Data to use section start

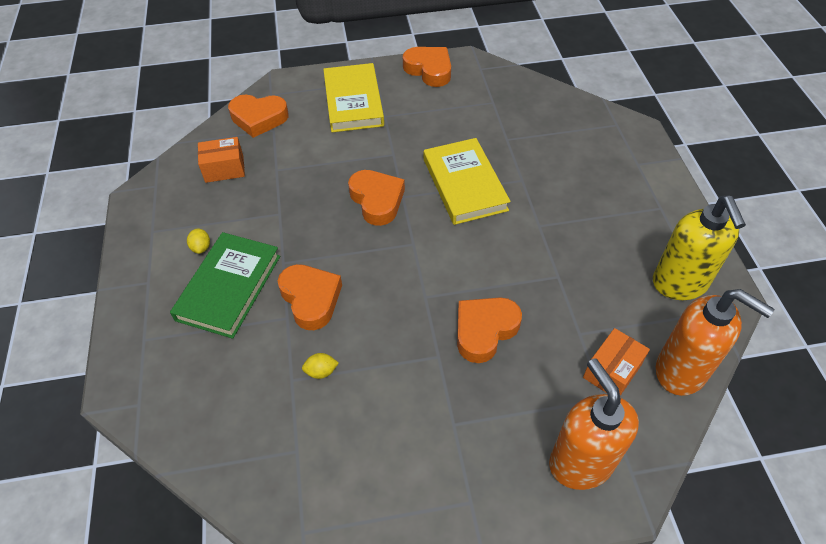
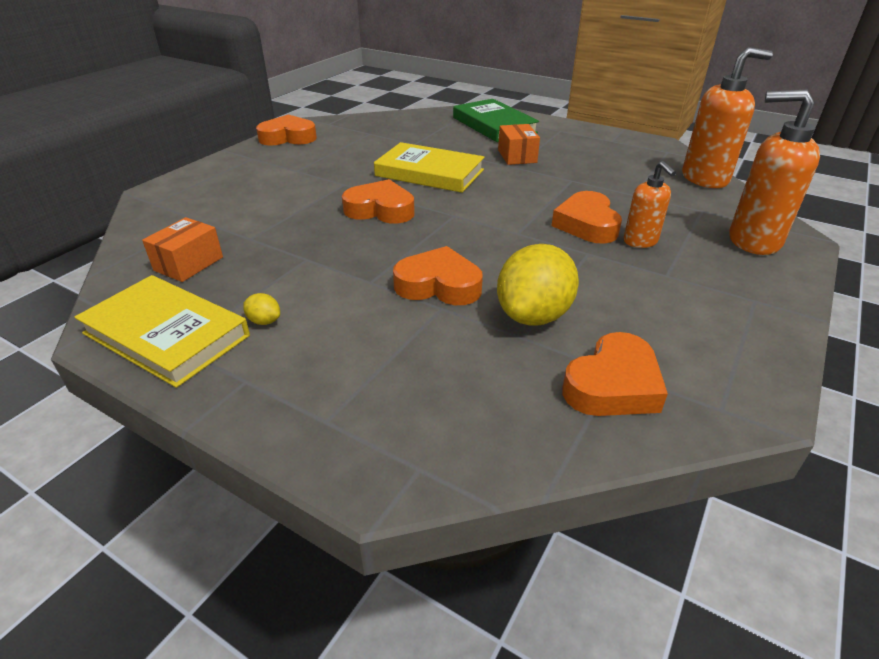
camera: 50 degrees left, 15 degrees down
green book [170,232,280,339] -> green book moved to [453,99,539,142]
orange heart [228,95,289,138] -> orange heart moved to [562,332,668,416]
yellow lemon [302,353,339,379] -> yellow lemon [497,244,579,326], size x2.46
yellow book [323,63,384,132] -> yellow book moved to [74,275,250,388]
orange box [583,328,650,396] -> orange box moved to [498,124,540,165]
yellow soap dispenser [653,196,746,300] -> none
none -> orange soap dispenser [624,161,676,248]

Data to use section end

Exercise brief:
Only the lines from the one with "orange box [583,328,650,396]" to the end of the entries above belong in your answer. Retype them exactly.

Exercise response:
orange box [583,328,650,396] -> orange box moved to [498,124,540,165]
yellow soap dispenser [653,196,746,300] -> none
none -> orange soap dispenser [624,161,676,248]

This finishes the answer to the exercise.